• [EXERCISE DIRECTIONS]
The task requires restating, word for word, the lines of the entries below from the one containing "yellow mushroom: 1 -> 3" through the final one, both included.

• [SOURCE RECORDS]
• • •

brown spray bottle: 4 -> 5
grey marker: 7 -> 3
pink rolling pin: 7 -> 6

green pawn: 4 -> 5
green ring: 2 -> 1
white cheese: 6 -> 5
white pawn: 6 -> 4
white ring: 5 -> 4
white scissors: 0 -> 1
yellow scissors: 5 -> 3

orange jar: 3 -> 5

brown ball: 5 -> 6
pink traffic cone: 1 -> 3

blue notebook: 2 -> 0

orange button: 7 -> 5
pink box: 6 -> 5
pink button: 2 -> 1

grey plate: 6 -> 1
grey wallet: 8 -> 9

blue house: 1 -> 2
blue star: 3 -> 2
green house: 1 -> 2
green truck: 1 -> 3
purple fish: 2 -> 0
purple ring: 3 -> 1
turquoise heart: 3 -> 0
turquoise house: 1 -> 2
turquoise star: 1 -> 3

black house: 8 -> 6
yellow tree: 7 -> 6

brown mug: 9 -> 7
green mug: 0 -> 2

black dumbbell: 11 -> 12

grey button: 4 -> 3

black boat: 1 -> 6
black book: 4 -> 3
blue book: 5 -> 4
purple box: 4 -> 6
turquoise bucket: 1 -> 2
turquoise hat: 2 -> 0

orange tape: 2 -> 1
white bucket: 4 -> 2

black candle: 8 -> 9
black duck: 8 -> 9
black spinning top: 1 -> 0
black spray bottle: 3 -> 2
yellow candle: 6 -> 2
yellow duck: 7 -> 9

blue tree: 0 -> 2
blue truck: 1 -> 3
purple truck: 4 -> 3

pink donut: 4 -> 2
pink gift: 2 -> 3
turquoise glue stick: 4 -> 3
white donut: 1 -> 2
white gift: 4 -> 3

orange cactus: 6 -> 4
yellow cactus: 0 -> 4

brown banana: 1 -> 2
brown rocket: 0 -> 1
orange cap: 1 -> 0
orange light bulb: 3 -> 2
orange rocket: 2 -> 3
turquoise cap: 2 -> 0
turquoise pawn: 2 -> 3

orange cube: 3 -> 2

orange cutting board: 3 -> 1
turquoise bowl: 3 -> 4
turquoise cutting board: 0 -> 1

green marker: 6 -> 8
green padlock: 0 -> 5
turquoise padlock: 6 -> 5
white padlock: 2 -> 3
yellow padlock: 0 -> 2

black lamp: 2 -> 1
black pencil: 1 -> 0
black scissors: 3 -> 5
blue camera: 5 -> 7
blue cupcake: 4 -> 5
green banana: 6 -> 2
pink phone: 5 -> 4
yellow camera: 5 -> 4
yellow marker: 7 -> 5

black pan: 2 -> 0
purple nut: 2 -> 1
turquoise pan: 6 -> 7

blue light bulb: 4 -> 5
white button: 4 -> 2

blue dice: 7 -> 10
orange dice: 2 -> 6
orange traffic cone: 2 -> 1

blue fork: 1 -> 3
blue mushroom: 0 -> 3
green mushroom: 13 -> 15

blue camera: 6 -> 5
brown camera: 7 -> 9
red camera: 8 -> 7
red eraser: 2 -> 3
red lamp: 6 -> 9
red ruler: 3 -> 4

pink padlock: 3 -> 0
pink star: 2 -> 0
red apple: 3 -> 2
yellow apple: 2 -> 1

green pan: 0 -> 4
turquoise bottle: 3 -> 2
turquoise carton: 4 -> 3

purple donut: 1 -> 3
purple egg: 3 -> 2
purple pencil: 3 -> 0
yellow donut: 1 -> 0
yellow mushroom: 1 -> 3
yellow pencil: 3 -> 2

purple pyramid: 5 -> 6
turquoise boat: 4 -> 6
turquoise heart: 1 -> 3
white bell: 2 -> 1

• • •

• [TASK RESPONSE]
yellow mushroom: 1 -> 3
yellow pencil: 3 -> 2

purple pyramid: 5 -> 6
turquoise boat: 4 -> 6
turquoise heart: 1 -> 3
white bell: 2 -> 1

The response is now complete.